- **To do**
Word-for-word transcription needed. Include every entry below but no pictures.

--- Records provided Enclosed Below ---

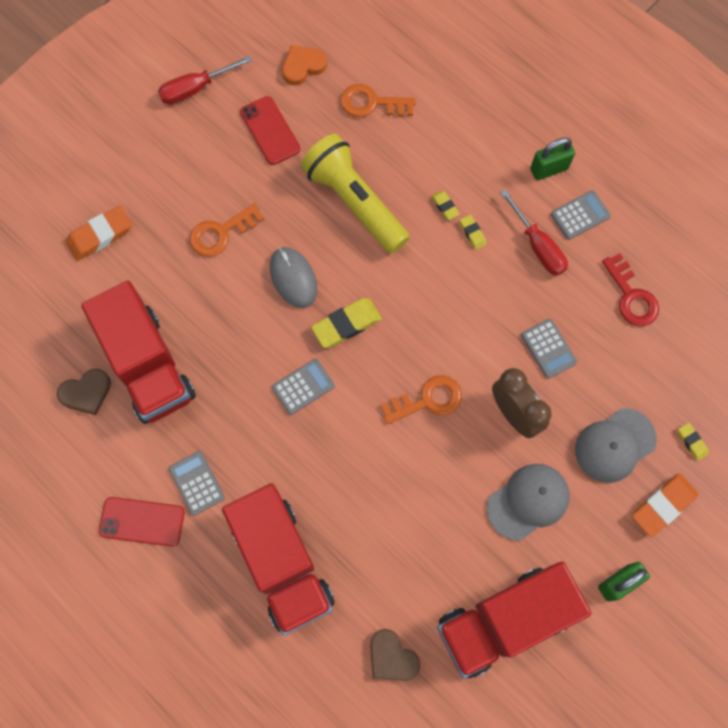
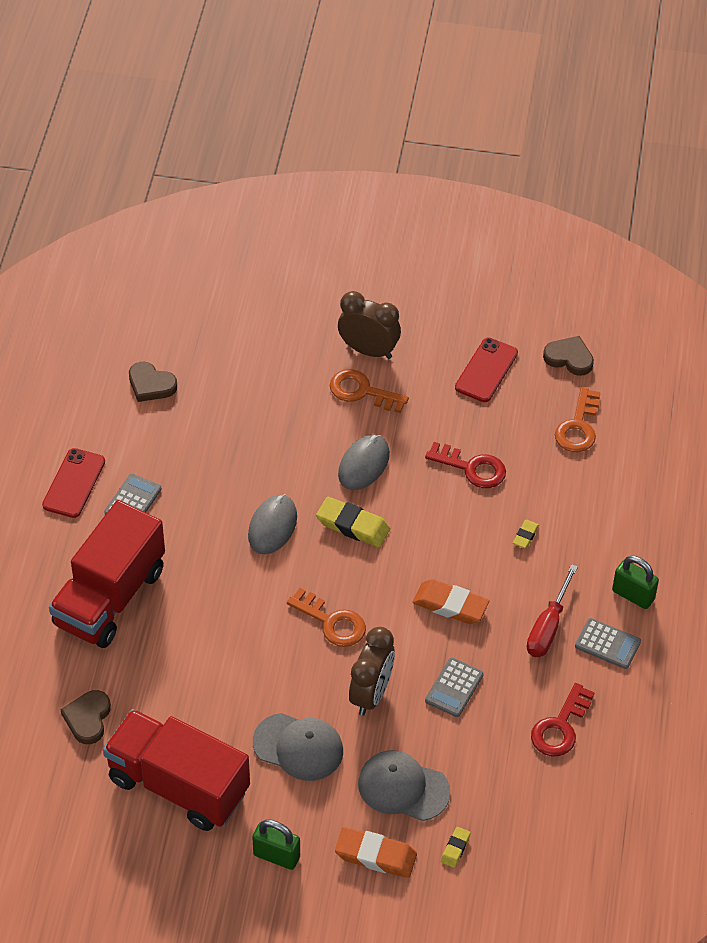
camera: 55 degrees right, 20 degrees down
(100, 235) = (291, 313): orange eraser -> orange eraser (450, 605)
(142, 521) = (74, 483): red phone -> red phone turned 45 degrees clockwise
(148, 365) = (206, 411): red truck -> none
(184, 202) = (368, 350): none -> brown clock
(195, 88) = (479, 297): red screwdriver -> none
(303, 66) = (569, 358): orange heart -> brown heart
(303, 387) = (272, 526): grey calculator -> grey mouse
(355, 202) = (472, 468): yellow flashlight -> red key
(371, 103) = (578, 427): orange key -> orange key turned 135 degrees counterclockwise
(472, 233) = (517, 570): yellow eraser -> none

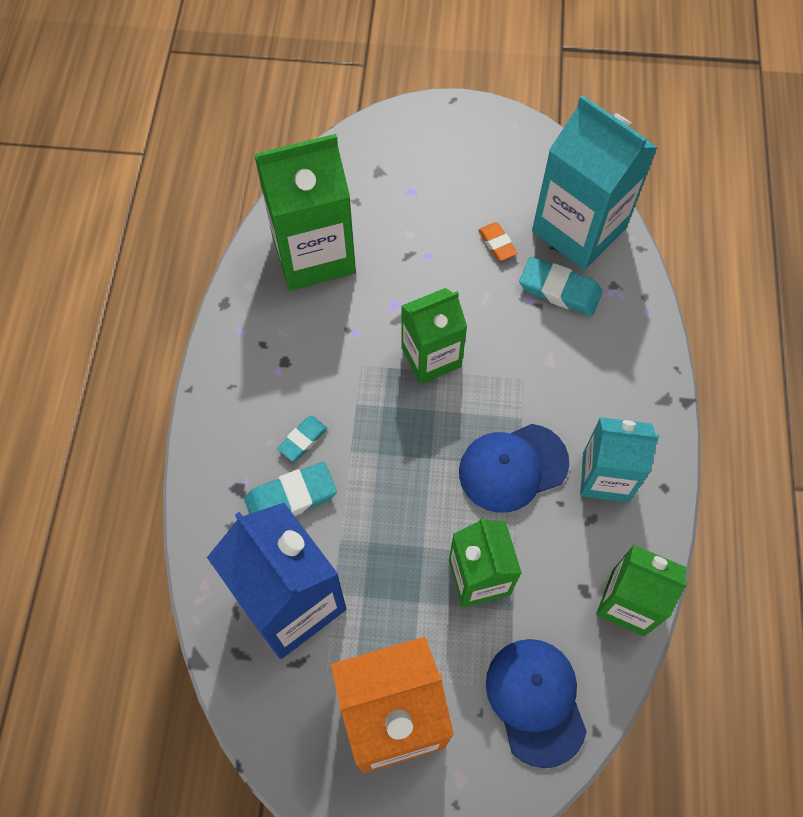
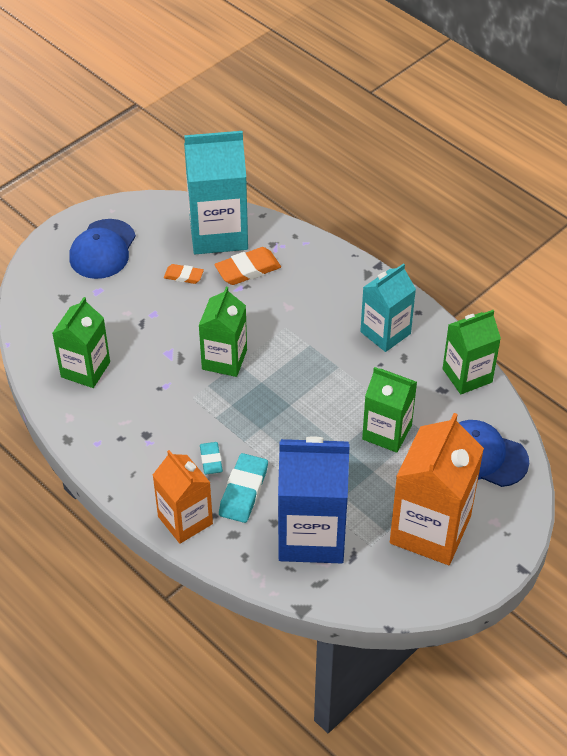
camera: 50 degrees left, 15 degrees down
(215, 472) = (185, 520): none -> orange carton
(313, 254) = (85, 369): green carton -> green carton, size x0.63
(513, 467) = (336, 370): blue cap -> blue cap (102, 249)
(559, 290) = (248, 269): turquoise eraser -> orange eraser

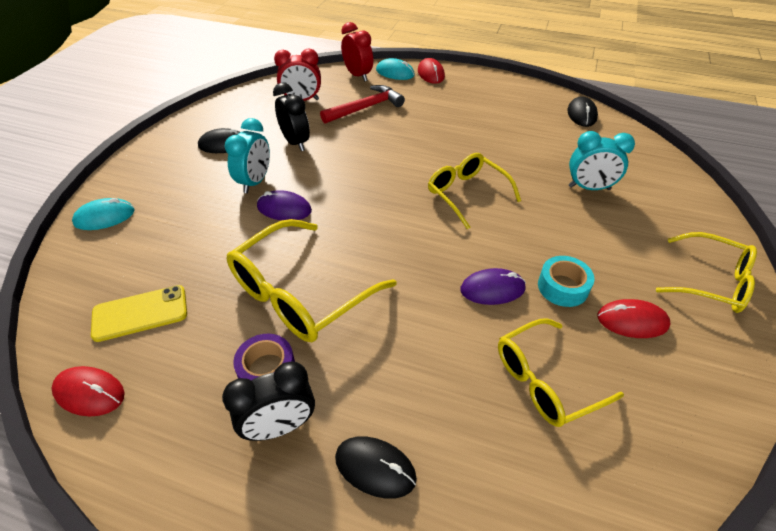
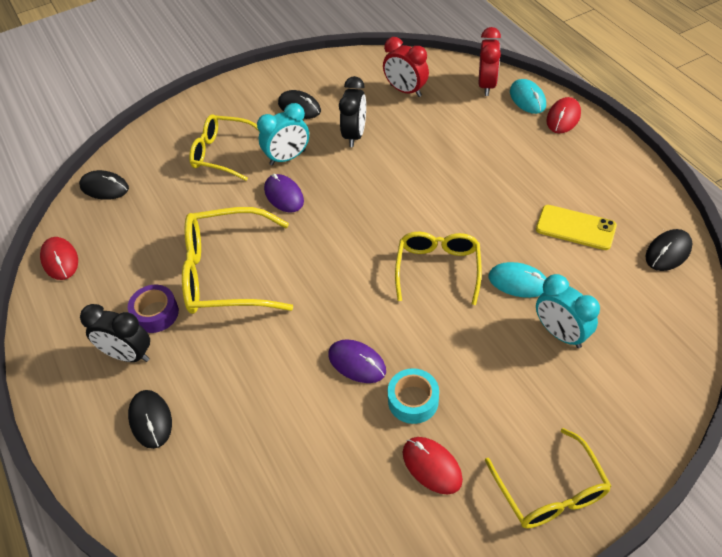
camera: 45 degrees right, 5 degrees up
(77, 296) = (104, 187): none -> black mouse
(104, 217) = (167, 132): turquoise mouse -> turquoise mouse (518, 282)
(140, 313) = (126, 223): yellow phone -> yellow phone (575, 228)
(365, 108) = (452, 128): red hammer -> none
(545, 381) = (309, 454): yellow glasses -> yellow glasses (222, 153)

--- End of Enclosed Records provided ---

- **Exercise output**
camera: 55 degrees right, 20 degrees down
(100, 235) = (291, 313): orange eraser -> orange eraser (450, 605)
(142, 521) = (74, 483): red phone -> red phone turned 45 degrees clockwise
(148, 365) = (206, 411): red truck -> none
(184, 202) = (368, 350): none -> brown clock
(195, 88) = (479, 297): red screwdriver -> none
(303, 66) = (569, 358): orange heart -> brown heart
(303, 387) = (272, 526): grey calculator -> grey mouse
(355, 202) = (472, 468): yellow flashlight -> red key
(371, 103) = (578, 427): orange key -> orange key turned 135 degrees counterclockwise
(472, 233) = (517, 570): yellow eraser -> none

camera: 50 degrees left, 15 degrees down
(215, 472) = (185, 520): none -> orange carton
(313, 254) = (85, 369): green carton -> green carton, size x0.63
(513, 467) = (336, 370): blue cap -> blue cap (102, 249)
(559, 290) = (248, 269): turquoise eraser -> orange eraser

camera: 45 degrees right, 5 degrees up
(77, 296) = (104, 187): none -> black mouse
(104, 217) = (167, 132): turquoise mouse -> turquoise mouse (518, 282)
(140, 313) = (126, 223): yellow phone -> yellow phone (575, 228)
(365, 108) = (452, 128): red hammer -> none
(545, 381) = (309, 454): yellow glasses -> yellow glasses (222, 153)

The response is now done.